Records shown:
────────

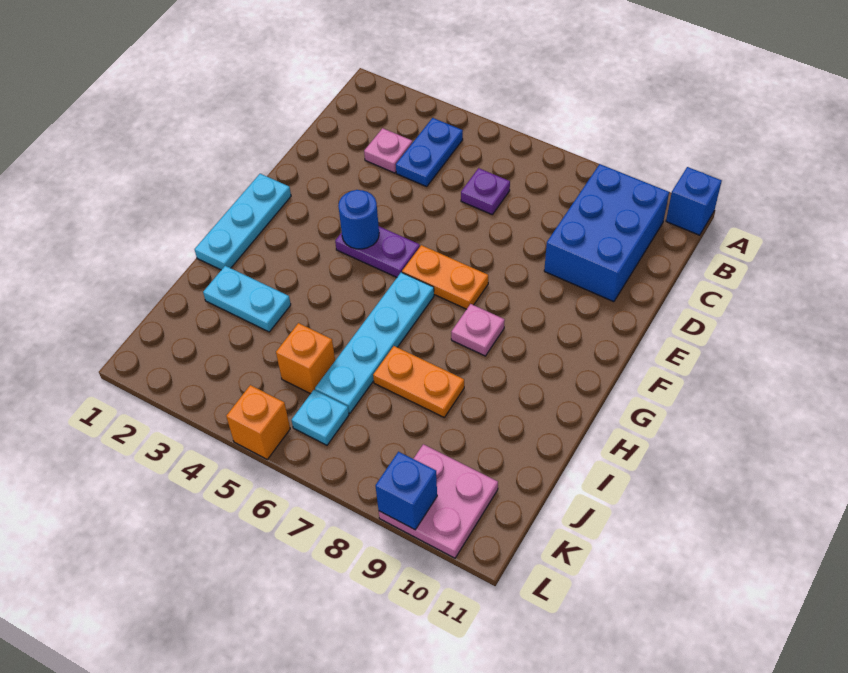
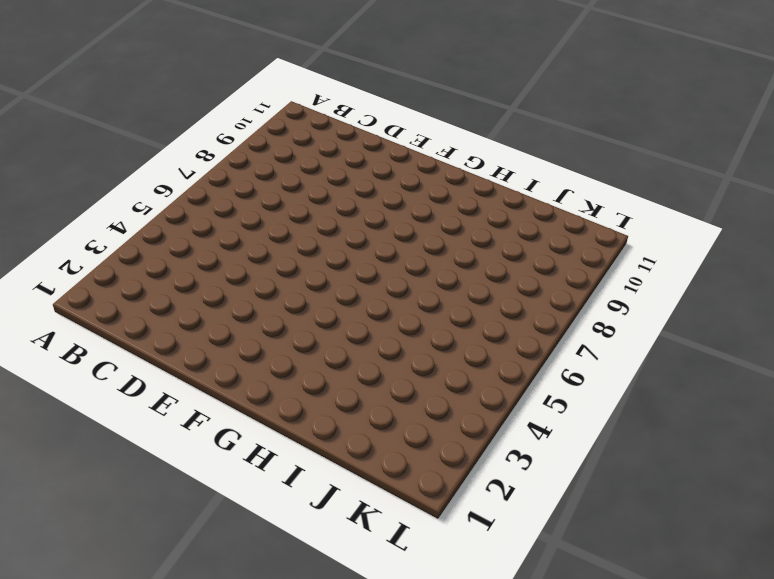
none -> blue brick A11 level 1
none -> blue plate B4:C4 level 1
none -> blue brick B9:D10 level 1

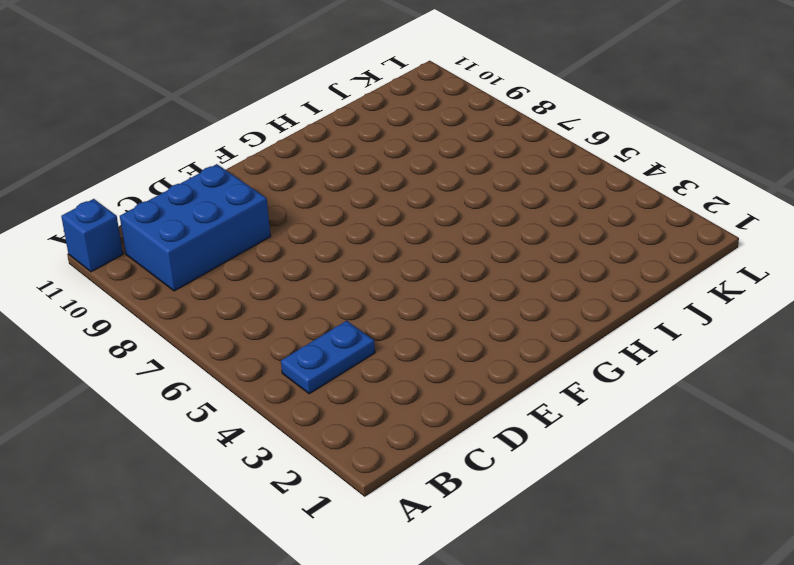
none -> pink plate C3 level 1
none -> purple plate C6 level 1
none -> cyan plate F1:H1 level 1

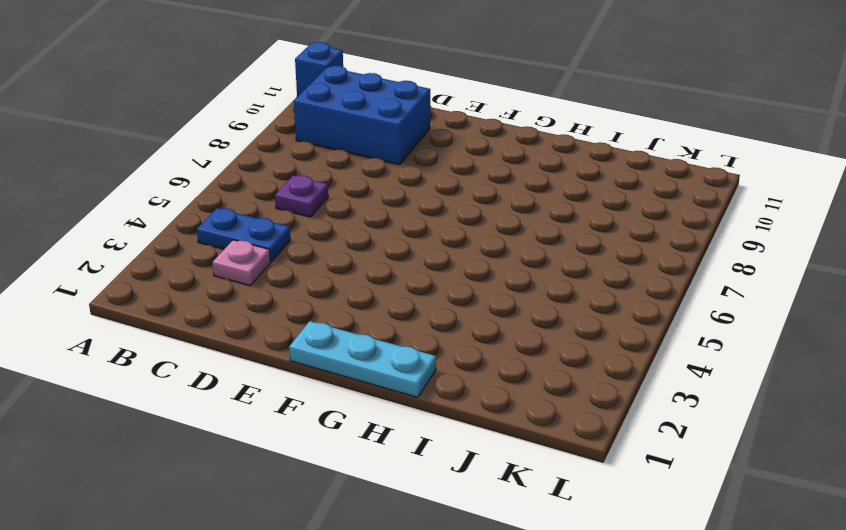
none -> purple plate F4:F5 level 1
none -> orange plate F6:F7 level 1
none -> cyan plate G6:J6 level 1

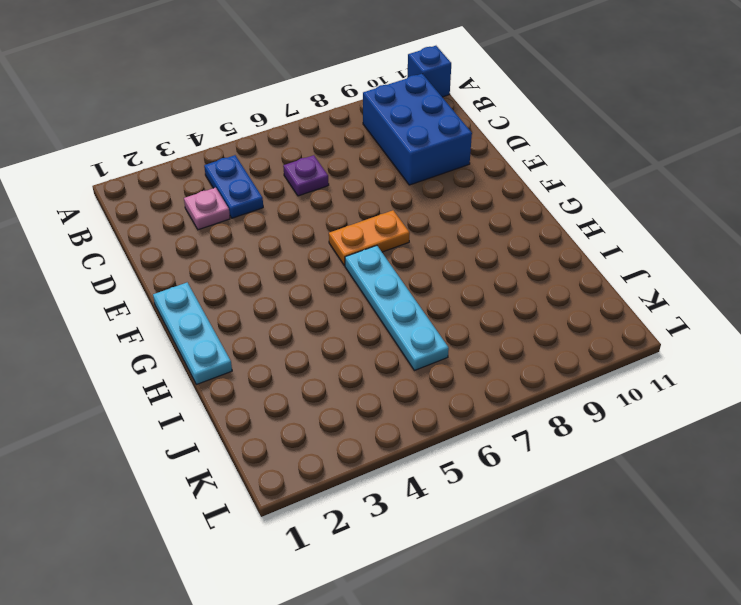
none -> purple plate F4:F5 level 1
none -> pink plate G8 level 1
none -> cyan plate I2:I3 level 1

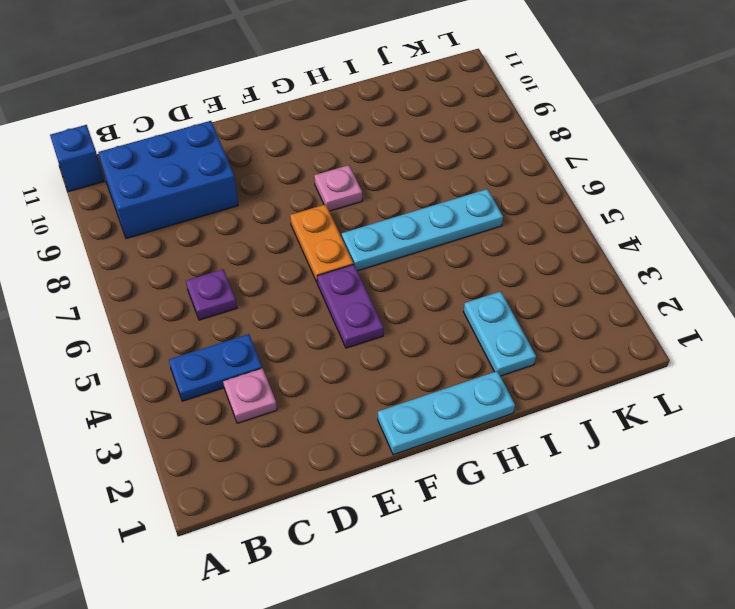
none -> orange plate I7:I8 level 1
none -> orange brick J5 level 1
none -> cyan plate K6 level 1

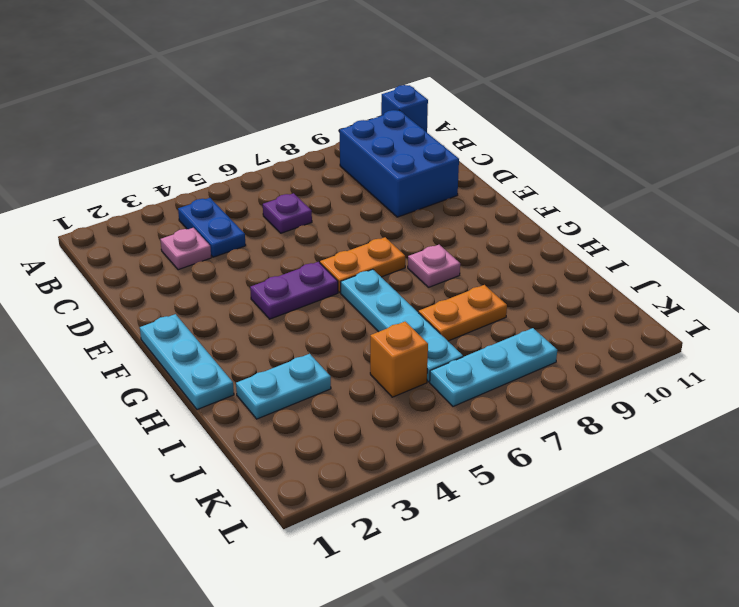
cyan plate K6:K8 level 1 -> cyan plate K6 level 1
none -> pink plate K9:L10 level 1
none -> orange brick L5 level 1
none -> blue round brick F4 level 2

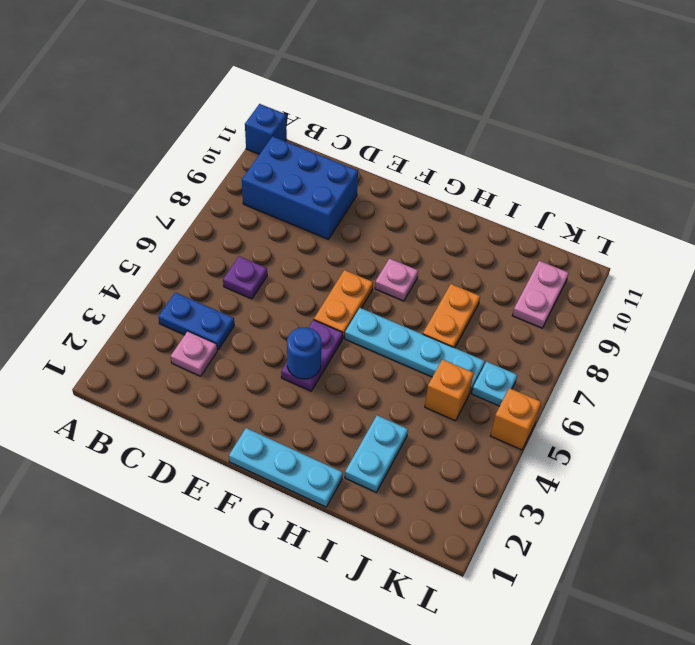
pink plate K9:K10 level 1 -> pink plate K9:L10 level 1
none -> blue brick L9 level 2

────────

Problem description:
Could you output all of the records exactly, without their pictures?

Written reply:
none -> blue brick A11 level 1
none -> blue plate B4:C4 level 1
none -> blue brick B9:D10 level 1

none -> pink plate C3 level 1
none -> purple plate C6 level 1
none -> cyan plate F1:H1 level 1

none -> purple plate F4:F5 level 1
none -> orange plate F6:F7 level 1
none -> cyan plate G6:J6 level 1

none -> purple plate F4:F5 level 1
none -> pink plate G8 level 1
none -> cyan plate I2:I3 level 1

none -> orange plate I7:I8 level 1
none -> orange brick J5 level 1
none -> cyan plate K6 level 1

cyan plate K6:K8 level 1 -> cyan plate K6 level 1
none -> pink plate K9:L10 level 1
none -> orange brick L5 level 1
none -> blue round brick F4 level 2

pink plate K9:K10 level 1 -> pink plate K9:L10 level 1
none -> blue brick L9 level 2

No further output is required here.